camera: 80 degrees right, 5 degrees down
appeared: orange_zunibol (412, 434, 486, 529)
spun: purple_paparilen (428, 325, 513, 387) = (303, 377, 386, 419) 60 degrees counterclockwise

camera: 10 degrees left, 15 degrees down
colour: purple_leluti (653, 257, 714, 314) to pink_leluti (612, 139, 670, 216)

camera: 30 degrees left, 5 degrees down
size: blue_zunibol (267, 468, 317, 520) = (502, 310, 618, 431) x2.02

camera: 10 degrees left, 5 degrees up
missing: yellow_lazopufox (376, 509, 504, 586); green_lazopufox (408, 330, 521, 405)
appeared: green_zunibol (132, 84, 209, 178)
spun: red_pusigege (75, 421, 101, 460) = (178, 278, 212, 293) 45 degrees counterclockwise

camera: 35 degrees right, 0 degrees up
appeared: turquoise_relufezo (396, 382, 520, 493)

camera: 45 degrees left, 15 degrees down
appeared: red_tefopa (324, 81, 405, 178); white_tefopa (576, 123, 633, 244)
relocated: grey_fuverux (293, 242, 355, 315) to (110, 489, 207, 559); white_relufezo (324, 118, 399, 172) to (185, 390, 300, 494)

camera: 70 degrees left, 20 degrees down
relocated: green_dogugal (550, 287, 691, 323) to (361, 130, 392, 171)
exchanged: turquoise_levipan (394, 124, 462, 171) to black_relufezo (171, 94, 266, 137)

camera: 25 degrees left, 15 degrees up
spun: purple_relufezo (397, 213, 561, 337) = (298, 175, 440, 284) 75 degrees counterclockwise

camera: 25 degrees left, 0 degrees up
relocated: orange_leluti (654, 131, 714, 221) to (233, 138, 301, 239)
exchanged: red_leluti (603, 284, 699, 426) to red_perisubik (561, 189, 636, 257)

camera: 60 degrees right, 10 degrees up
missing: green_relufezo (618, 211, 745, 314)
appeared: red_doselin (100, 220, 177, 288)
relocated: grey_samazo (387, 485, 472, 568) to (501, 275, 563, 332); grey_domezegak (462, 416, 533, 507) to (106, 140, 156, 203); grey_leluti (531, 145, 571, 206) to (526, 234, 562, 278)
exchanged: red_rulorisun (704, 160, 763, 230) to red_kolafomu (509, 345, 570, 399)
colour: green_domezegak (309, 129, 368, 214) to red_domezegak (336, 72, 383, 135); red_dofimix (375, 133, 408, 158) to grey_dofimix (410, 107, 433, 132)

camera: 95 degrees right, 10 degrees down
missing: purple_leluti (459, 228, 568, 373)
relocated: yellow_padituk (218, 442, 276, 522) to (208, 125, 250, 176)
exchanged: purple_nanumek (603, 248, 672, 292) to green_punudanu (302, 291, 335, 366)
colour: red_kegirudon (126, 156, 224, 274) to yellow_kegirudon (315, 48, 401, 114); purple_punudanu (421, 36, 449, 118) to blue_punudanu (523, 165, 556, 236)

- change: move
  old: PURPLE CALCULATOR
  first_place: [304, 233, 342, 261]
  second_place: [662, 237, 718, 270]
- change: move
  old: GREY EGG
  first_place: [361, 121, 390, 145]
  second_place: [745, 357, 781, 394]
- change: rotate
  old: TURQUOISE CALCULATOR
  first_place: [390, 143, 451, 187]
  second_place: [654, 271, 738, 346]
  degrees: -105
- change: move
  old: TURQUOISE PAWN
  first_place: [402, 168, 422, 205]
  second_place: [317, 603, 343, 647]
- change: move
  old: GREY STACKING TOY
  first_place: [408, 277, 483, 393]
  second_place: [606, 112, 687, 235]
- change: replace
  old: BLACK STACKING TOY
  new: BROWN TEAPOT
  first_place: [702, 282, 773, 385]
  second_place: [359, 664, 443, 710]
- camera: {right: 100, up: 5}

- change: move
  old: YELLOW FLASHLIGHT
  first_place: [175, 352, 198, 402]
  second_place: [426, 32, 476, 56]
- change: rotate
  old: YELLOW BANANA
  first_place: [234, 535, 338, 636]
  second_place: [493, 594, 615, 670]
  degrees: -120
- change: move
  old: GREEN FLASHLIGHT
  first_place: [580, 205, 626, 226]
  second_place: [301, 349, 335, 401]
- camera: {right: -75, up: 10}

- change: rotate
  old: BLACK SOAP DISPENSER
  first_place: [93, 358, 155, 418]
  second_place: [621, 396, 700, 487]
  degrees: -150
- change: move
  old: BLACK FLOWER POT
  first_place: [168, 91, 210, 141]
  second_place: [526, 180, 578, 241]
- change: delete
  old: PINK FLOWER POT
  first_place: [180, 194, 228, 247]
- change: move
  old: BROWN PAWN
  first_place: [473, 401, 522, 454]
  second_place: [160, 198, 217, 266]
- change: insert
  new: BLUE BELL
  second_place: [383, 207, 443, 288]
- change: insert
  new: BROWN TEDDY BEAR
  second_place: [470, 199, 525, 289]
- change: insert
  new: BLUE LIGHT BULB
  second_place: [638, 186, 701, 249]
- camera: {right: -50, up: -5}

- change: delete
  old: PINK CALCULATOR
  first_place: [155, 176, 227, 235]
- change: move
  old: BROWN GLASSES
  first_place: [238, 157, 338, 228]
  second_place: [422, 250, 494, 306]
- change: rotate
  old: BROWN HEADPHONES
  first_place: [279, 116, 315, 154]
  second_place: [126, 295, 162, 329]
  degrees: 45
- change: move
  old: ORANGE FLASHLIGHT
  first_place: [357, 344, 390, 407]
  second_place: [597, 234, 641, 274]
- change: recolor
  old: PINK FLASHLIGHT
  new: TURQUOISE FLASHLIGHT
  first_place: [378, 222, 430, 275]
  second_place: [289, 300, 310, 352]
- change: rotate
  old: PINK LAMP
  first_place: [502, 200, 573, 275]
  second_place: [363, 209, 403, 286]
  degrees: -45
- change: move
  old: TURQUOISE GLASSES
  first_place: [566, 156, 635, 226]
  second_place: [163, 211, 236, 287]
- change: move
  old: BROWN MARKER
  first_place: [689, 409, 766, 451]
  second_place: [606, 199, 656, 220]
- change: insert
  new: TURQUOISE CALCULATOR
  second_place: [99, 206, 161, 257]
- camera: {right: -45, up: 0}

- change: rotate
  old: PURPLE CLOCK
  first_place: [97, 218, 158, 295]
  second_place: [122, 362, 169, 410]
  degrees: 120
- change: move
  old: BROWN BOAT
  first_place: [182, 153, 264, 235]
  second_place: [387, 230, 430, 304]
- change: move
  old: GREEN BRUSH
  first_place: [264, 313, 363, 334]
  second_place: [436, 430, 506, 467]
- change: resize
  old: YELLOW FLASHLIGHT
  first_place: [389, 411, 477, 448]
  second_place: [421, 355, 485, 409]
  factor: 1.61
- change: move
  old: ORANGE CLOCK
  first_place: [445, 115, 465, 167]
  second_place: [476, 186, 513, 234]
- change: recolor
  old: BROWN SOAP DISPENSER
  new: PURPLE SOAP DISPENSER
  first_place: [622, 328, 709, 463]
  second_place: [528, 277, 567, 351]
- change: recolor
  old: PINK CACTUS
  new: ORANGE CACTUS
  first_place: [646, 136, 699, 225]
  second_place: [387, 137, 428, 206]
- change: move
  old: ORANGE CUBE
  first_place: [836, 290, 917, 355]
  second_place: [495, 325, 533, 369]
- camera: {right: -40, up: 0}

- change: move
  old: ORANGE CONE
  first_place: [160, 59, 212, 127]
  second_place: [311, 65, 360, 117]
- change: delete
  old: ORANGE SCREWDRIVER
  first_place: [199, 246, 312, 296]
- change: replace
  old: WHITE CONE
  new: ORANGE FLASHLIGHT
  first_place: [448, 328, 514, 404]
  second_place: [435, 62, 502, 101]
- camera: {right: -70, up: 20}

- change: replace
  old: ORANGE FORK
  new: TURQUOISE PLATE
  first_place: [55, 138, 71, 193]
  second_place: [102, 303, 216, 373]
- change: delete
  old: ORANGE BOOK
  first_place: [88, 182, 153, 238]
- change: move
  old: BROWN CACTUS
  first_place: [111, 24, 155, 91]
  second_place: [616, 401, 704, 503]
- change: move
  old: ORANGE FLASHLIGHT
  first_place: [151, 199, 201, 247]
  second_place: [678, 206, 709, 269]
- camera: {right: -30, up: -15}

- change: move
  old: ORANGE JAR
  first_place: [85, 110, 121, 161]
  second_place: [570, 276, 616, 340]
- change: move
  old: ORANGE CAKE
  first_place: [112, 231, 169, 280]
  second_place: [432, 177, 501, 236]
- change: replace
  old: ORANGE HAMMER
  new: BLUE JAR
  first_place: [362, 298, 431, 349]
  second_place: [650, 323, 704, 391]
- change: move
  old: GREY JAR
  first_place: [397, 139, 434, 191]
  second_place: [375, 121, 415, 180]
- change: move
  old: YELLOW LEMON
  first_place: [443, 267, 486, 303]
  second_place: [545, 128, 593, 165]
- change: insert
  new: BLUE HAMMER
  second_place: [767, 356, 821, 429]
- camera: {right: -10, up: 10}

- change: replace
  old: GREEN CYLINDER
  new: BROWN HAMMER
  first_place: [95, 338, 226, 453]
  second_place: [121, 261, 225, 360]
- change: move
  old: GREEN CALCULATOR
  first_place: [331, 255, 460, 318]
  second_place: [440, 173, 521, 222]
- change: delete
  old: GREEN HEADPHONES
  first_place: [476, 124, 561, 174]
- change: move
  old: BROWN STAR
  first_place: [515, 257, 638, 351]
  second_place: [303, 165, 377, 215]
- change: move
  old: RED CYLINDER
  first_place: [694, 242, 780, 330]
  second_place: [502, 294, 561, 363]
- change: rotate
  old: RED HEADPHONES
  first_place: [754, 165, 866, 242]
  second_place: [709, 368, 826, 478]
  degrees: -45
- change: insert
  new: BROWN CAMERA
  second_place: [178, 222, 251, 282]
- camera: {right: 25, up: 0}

☆ ☆ ☆ ☆ ☆ ☆ ☆

▶ [THE TASK]
Once you find the line with "old: TURQUOISE CALCULATOR" above, print it and every line after it up to and including the line with "second_place: [359, 664, 443, 710]", exactly as written and nothing else.

▶ [RESPONSE]
  old: TURQUOISE CALCULATOR
  first_place: [390, 143, 451, 187]
  second_place: [654, 271, 738, 346]
  degrees: -105
- change: move
  old: TURQUOISE PAWN
  first_place: [402, 168, 422, 205]
  second_place: [317, 603, 343, 647]
- change: move
  old: GREY STACKING TOY
  first_place: [408, 277, 483, 393]
  second_place: [606, 112, 687, 235]
- change: replace
  old: BLACK STACKING TOY
  new: BROWN TEAPOT
  first_place: [702, 282, 773, 385]
  second_place: [359, 664, 443, 710]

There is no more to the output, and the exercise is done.